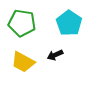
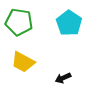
green pentagon: moved 3 px left, 1 px up
black arrow: moved 8 px right, 23 px down
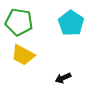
cyan pentagon: moved 2 px right
yellow trapezoid: moved 7 px up
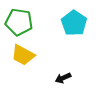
cyan pentagon: moved 3 px right
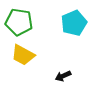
cyan pentagon: rotated 15 degrees clockwise
black arrow: moved 2 px up
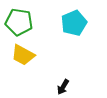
black arrow: moved 11 px down; rotated 35 degrees counterclockwise
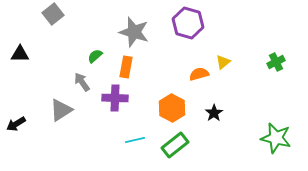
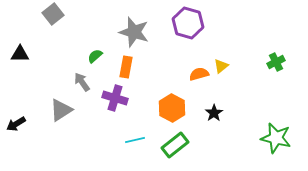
yellow triangle: moved 2 px left, 4 px down
purple cross: rotated 15 degrees clockwise
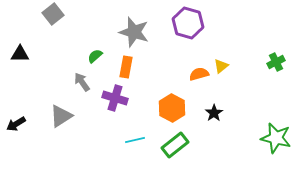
gray triangle: moved 6 px down
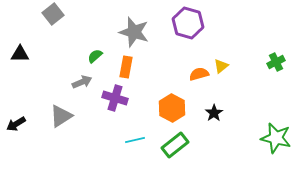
gray arrow: rotated 102 degrees clockwise
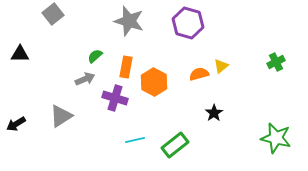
gray star: moved 5 px left, 11 px up
gray arrow: moved 3 px right, 3 px up
orange hexagon: moved 18 px left, 26 px up
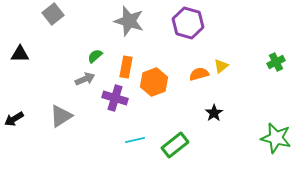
orange hexagon: rotated 12 degrees clockwise
black arrow: moved 2 px left, 5 px up
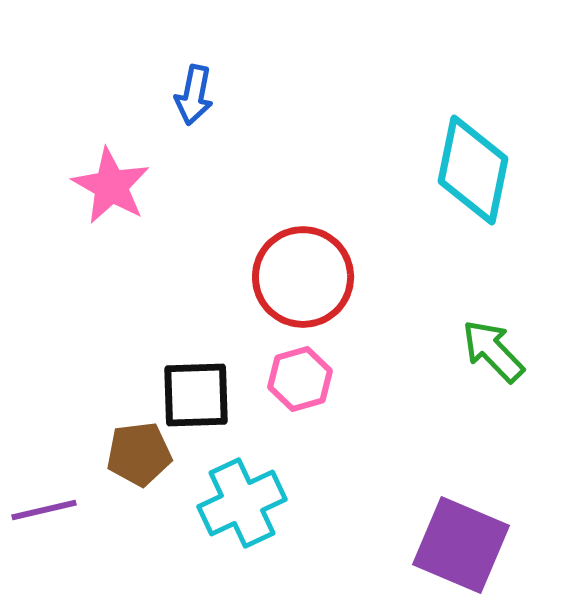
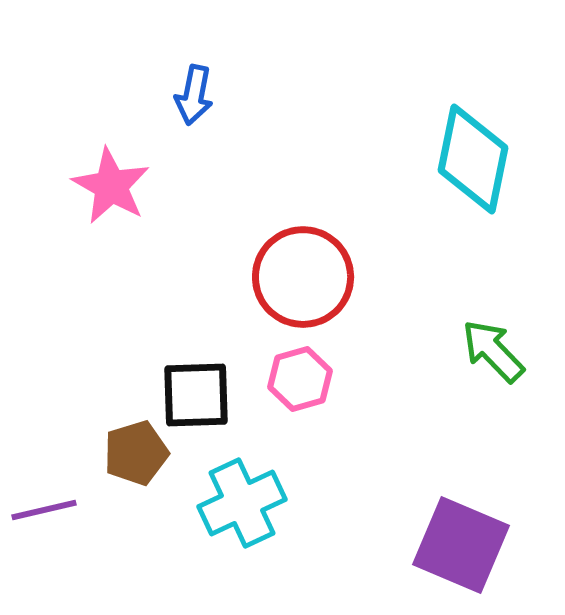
cyan diamond: moved 11 px up
brown pentagon: moved 3 px left, 1 px up; rotated 10 degrees counterclockwise
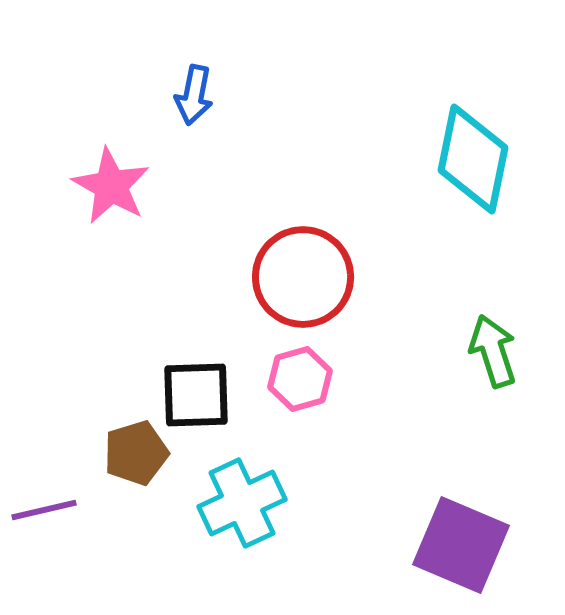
green arrow: rotated 26 degrees clockwise
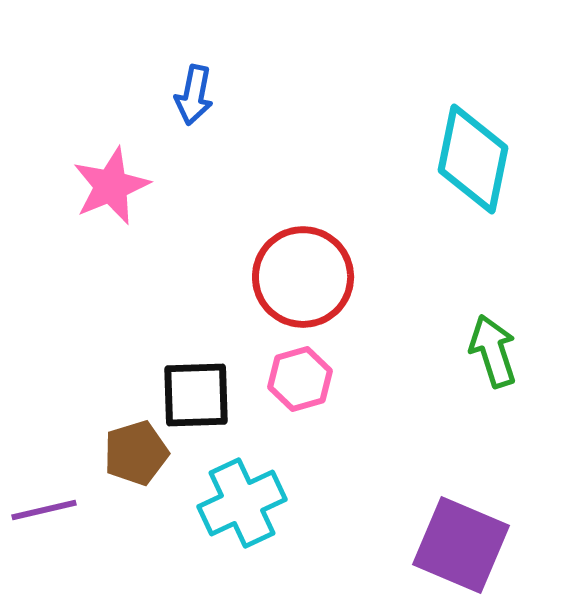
pink star: rotated 20 degrees clockwise
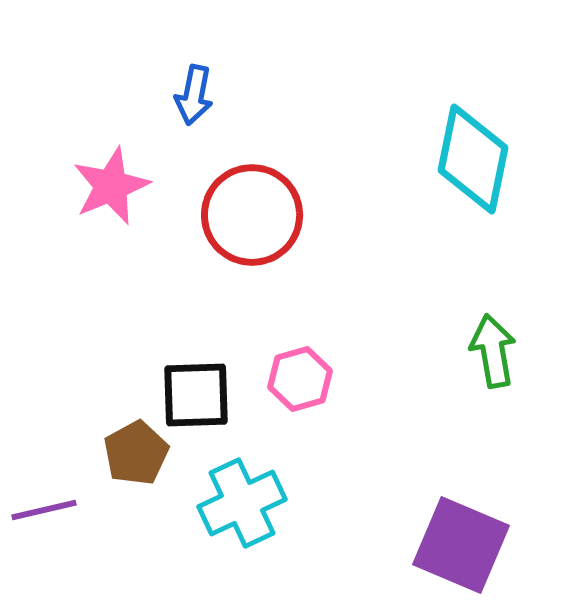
red circle: moved 51 px left, 62 px up
green arrow: rotated 8 degrees clockwise
brown pentagon: rotated 12 degrees counterclockwise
━━━
> _TASK TO CARRY OUT_
Gather every line from the items above that contains the word "left", copying each line in full. Case counts.

> _RESULT OF THIS EXERCISE_
green pentagon: moved 3 px left, 1 px up
yellow triangle: moved 2 px left, 4 px down
gray star: moved 5 px left, 11 px up
orange hexagon: moved 18 px left, 26 px up
black arrow: moved 2 px left, 5 px up
brown pentagon: moved 3 px left, 1 px up; rotated 10 degrees counterclockwise
red circle: moved 51 px left, 62 px up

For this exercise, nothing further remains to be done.